## EXTRACTED INFORMATION
__________________________________________________

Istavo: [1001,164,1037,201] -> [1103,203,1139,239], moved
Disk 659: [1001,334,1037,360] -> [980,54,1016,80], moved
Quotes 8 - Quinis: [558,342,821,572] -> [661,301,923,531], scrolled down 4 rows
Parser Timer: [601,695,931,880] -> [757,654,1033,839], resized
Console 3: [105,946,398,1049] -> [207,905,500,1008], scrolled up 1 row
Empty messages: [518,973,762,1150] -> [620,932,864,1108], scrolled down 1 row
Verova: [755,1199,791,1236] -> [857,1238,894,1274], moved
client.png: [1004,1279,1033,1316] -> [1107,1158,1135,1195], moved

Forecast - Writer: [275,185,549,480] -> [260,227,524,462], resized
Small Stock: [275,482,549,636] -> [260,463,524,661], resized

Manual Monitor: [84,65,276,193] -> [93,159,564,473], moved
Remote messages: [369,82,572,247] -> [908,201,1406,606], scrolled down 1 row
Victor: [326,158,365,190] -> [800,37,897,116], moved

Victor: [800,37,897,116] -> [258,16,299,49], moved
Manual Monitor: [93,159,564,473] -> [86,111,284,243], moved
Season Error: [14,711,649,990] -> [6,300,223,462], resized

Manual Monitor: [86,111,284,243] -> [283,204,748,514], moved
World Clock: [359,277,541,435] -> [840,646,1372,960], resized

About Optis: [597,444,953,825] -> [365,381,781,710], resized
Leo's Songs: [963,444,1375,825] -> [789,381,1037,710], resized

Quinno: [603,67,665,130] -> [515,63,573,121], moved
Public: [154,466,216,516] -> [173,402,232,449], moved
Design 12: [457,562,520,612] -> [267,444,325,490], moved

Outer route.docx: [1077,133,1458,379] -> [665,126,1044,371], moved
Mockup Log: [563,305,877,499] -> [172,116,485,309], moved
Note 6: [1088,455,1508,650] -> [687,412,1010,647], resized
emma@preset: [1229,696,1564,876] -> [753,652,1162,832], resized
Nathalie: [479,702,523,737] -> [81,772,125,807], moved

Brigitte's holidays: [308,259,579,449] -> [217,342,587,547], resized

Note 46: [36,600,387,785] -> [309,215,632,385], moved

__________________________________________________

## GOAL OF THE EXERCISE
Search the data and copy each line containing "Monitor".

## SOLUTION FOR THIS EXERCISE
Manual Monitor: [84,65,276,193] -> [93,159,564,473], moved
Manual Monitor: [93,159,564,473] -> [86,111,284,243], moved
Manual Monitor: [86,111,284,243] -> [283,204,748,514], moved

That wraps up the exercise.